Work request:
When you come to the line with "orange L-shape at", begin repeating; continue exactly through the final line of the records and include nothing from before.

++++++++++++++++++++

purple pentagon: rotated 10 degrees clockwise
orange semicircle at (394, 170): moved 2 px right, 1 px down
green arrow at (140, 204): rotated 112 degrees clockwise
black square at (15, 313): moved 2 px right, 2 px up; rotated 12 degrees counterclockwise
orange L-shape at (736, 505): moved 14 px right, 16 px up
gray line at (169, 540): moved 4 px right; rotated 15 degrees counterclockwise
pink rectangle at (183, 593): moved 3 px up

++++++++++++++++++++

Answer:
orange L-shape at (736, 505): moved 14 px right, 16 px up
gray line at (169, 540): moved 4 px right; rotated 15 degrees counterclockwise
pink rectangle at (183, 593): moved 3 px up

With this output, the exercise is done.